Exercise prompt.
Please repeat the data exactly. Any picture in it stays out.

Records shown.
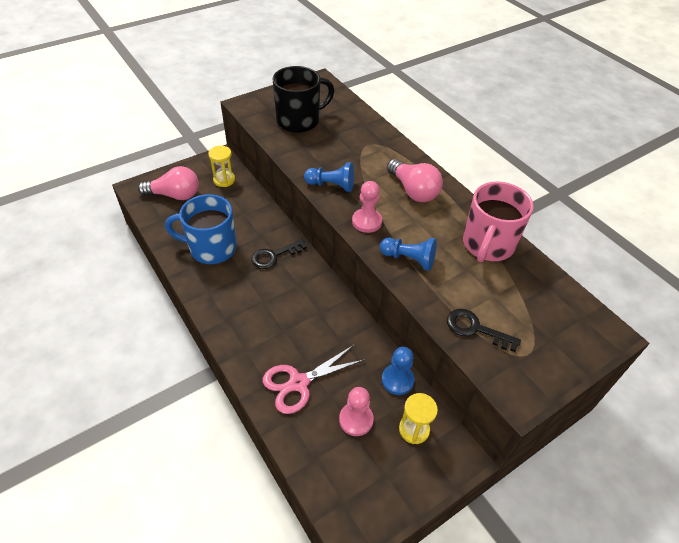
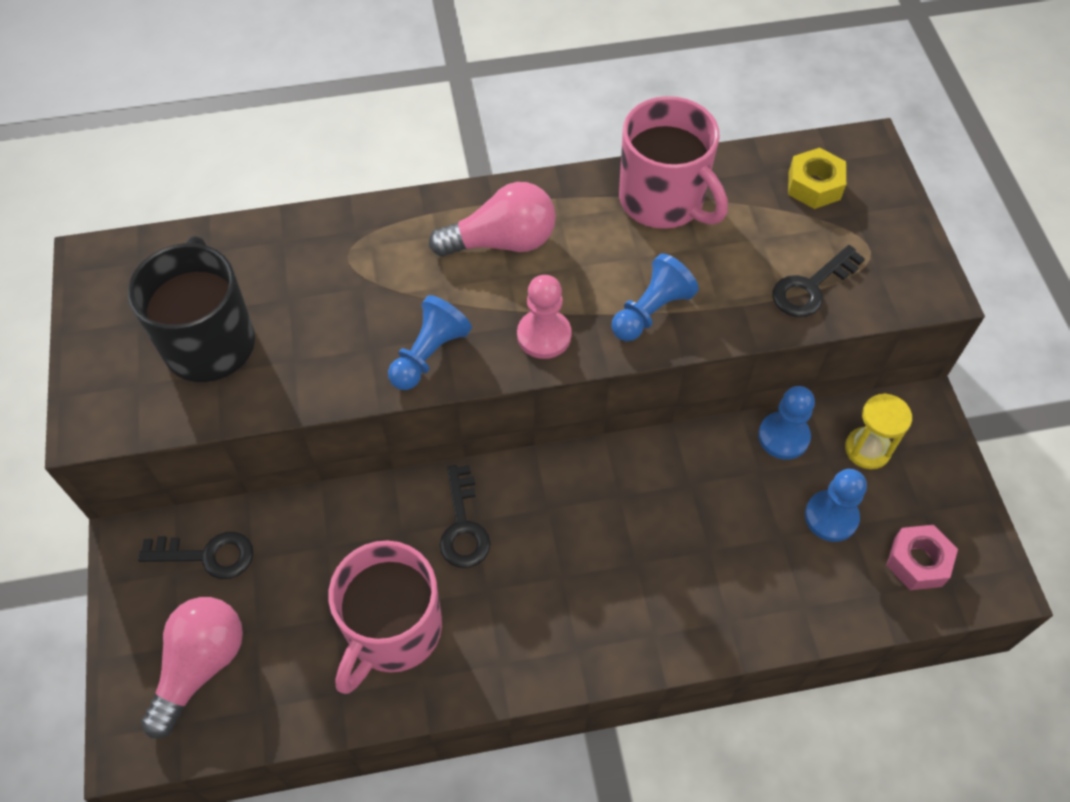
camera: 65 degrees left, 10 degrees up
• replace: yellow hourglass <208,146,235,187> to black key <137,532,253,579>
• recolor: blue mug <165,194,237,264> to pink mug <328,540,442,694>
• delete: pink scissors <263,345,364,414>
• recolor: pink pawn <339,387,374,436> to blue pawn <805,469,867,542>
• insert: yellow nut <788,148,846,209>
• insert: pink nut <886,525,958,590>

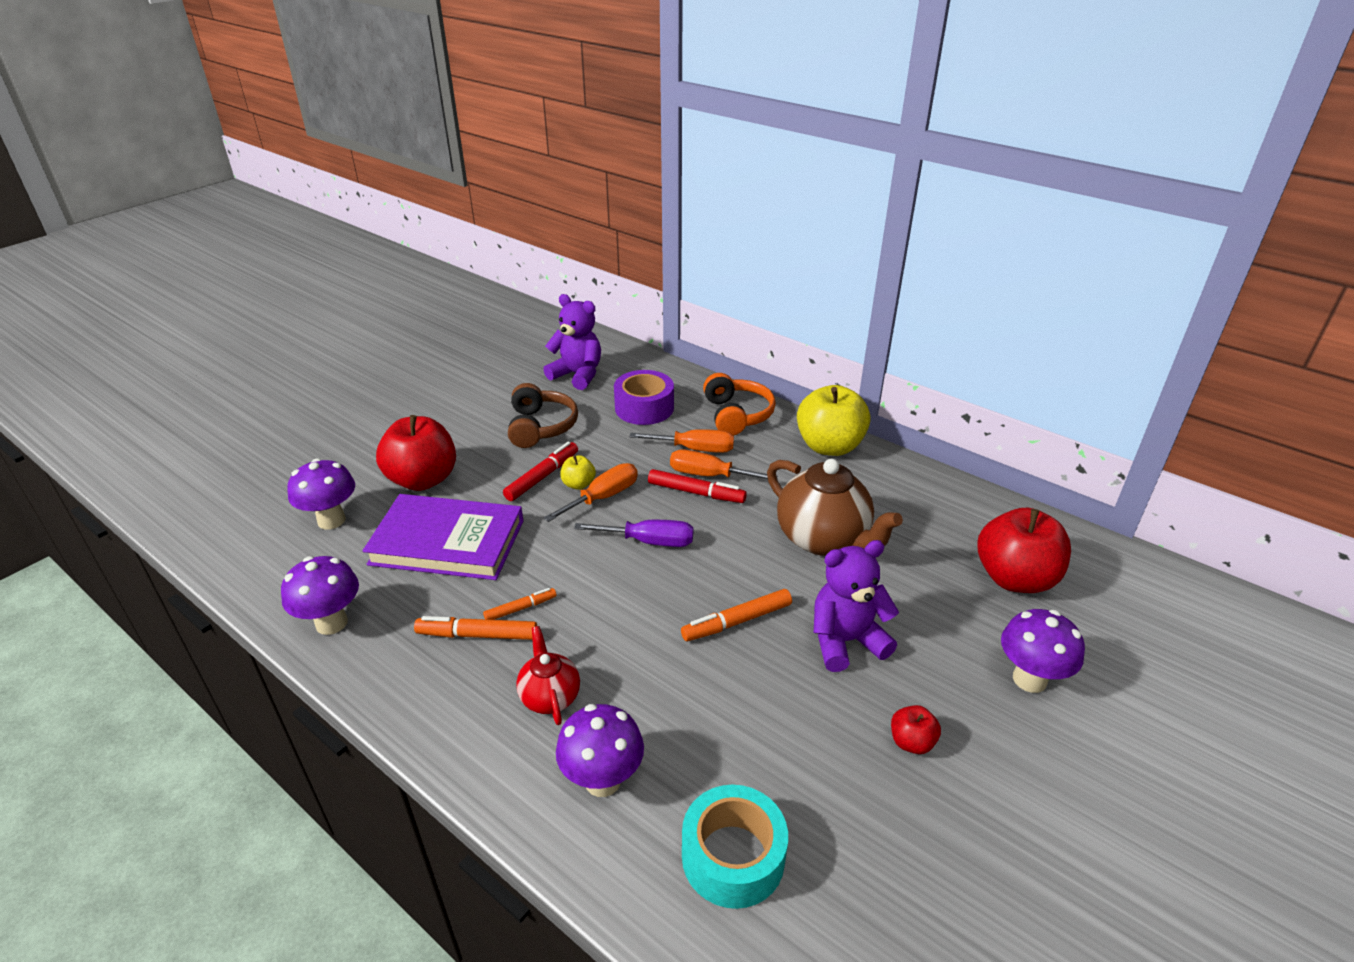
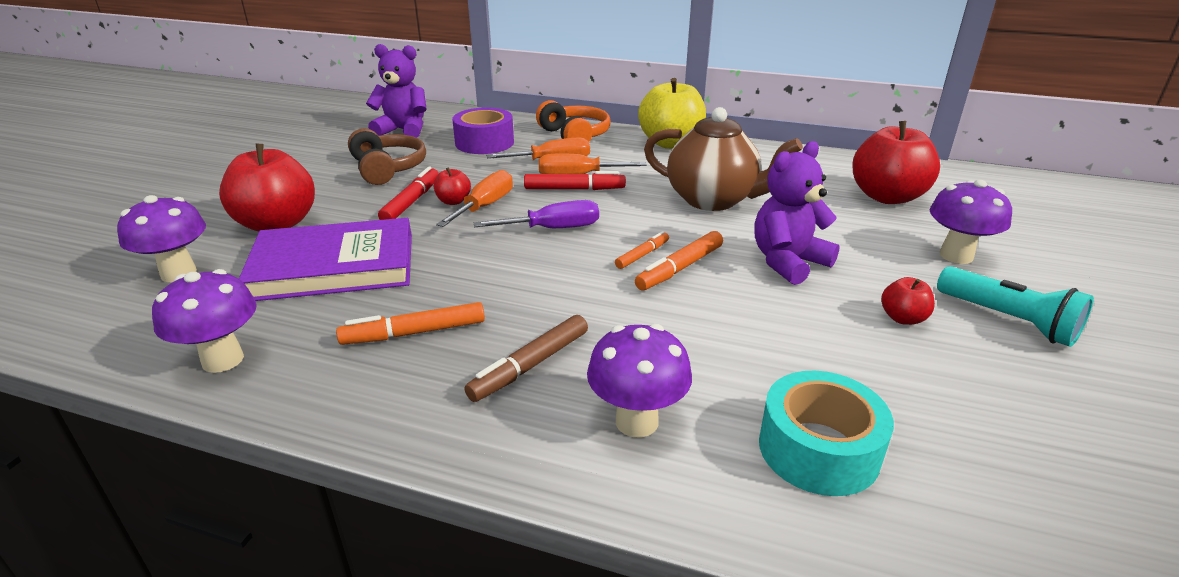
camera: 20 degrees left, 5 degrees down
• recolor: yellow apple <560,455,596,490> to red apple <434,167,471,205>
• move: orange marker <483,588,556,620> to <615,231,669,269>
• replace: red teapot <516,626,580,725> to brown marker <464,315,588,402>
• insert: turquoise flashlight <937,266,1094,347>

Solution to the problem.
camera: 65 degrees left, 10 degrees up
• replace: yellow hourglass <208,146,235,187> to black key <137,532,253,579>
• recolor: blue mug <165,194,237,264> to pink mug <328,540,442,694>
• delete: pink scissors <263,345,364,414>
• recolor: pink pawn <339,387,374,436> to blue pawn <805,469,867,542>
• insert: yellow nut <788,148,846,209>
• insert: pink nut <886,525,958,590>

camera: 20 degrees left, 5 degrees down
• recolor: yellow apple <560,455,596,490> to red apple <434,167,471,205>
• move: orange marker <483,588,556,620> to <615,231,669,269>
• replace: red teapot <516,626,580,725> to brown marker <464,315,588,402>
• insert: turquoise flashlight <937,266,1094,347>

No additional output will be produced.